» ABOUT THIS TASK
From the data that follows, set down exactly the lines from the one with "(212, 189) = (288, 284): orange" through the one with "(289, 587) = (95, 367): green", counting both. Pictures stay out.
+ + + +
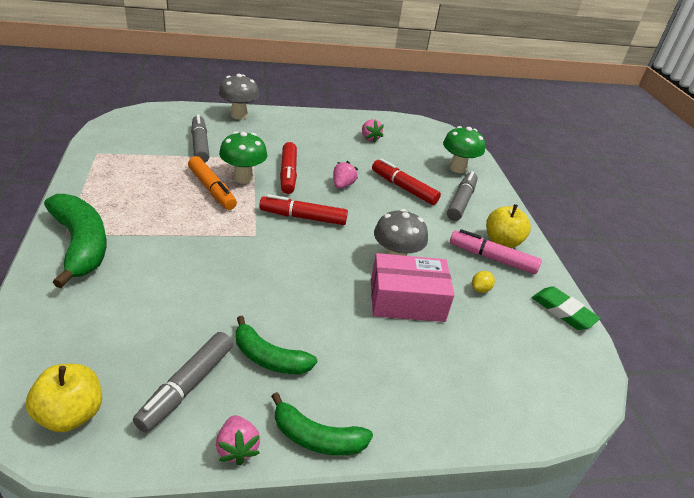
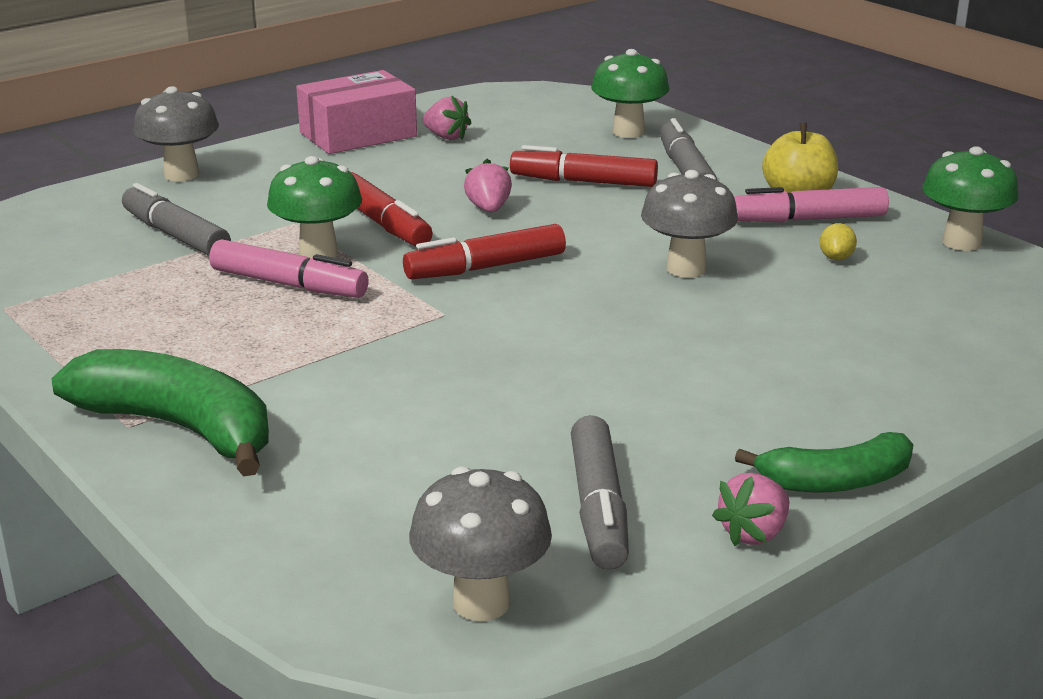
camera: 25 degrees left, 10 degrees down
(71, 414) = (481, 602): yellow apple -> grey mushroom
(212, 189) = (288, 284): orange marker -> pink marker
(237, 448) = (754, 533): pink strawberry -> pink strawberry turned 90 degrees clockwise
(269, 358) = (665, 434): green banana -> none
(407, 300) = (759, 305): pink box -> pink box (358, 134)
(563, 311) = (961, 242): green eraser -> green mushroom

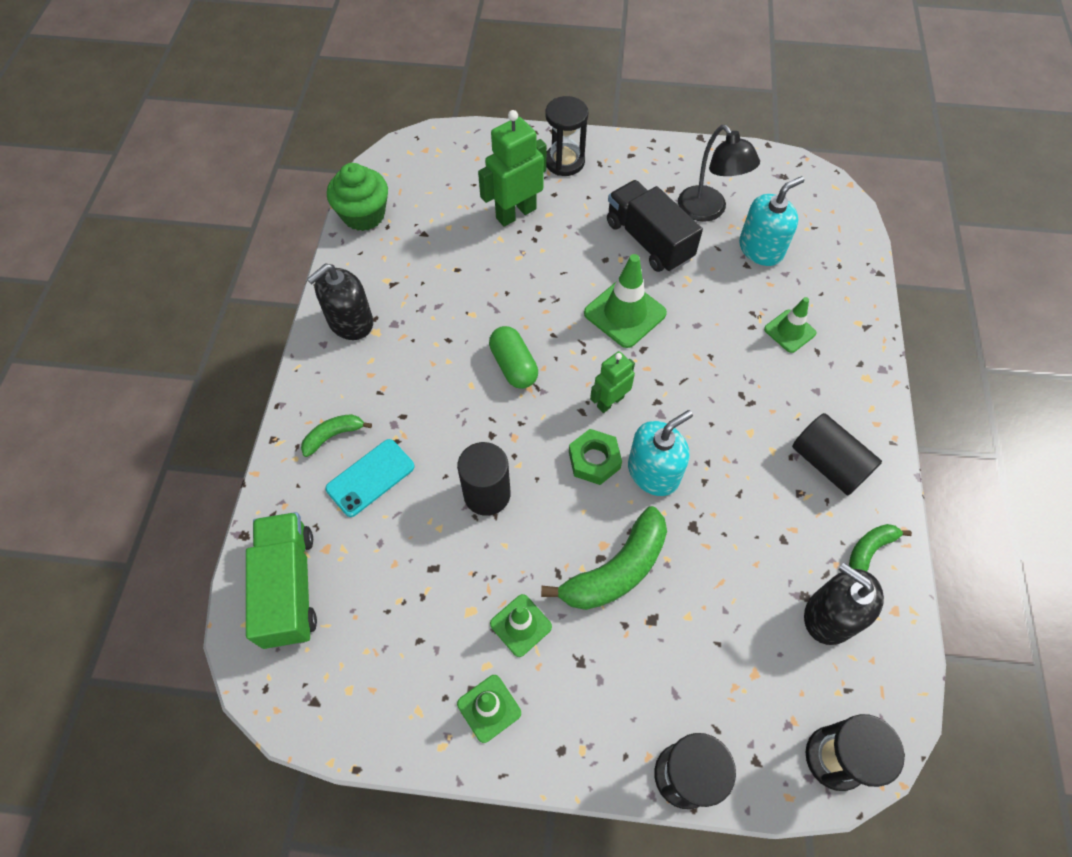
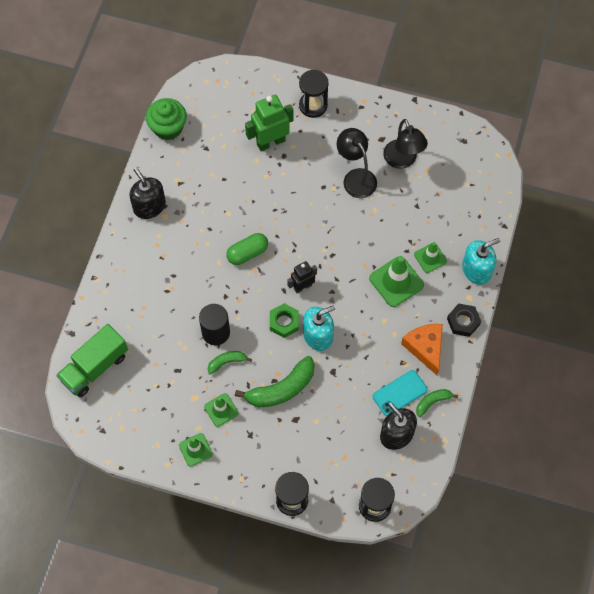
camera: 10 degrees right, 5 degrees up
(289, 587) = (95, 367): green truck -> green truck turned 135 degrees counterclockwise
(333, 436) = (130, 281): green banana -> green banana (227, 362)
(350, 322) = (149, 206): black soap dispenser -> black soap dispenser turned 90 degrees clockwise
(370, 477) = (149, 311): turquoise phone -> turquoise phone (399, 393)
(513, 366) = (247, 253): green capsule -> green capsule turned 75 degrees clockwise
(610, 402) = (302, 287): green robot -> black robot
(625, 313) = (326, 228): green traffic cone -> green traffic cone (396, 282)
(648, 241) = (356, 177): black truck -> black lamp
(761, 249) = (430, 195): turquoise soap dispenser -> turquoise soap dispenser (476, 270)
(828, 464) = (425, 348): black cylinder -> orange cheese
(871, 415) = (463, 322): none -> black nut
+ + + +
» EXERCISE SOLUTION
(212, 189) = (288, 284): orange marker -> pink marker
(237, 448) = (754, 533): pink strawberry -> pink strawberry turned 90 degrees clockwise
(269, 358) = (665, 434): green banana -> none
(407, 300) = (759, 305): pink box -> pink box (358, 134)
(563, 311) = (961, 242): green eraser -> green mushroom

camera: 10 degrees right, 5 degrees up
(289, 587) = (95, 367): green truck -> green truck turned 135 degrees counterclockwise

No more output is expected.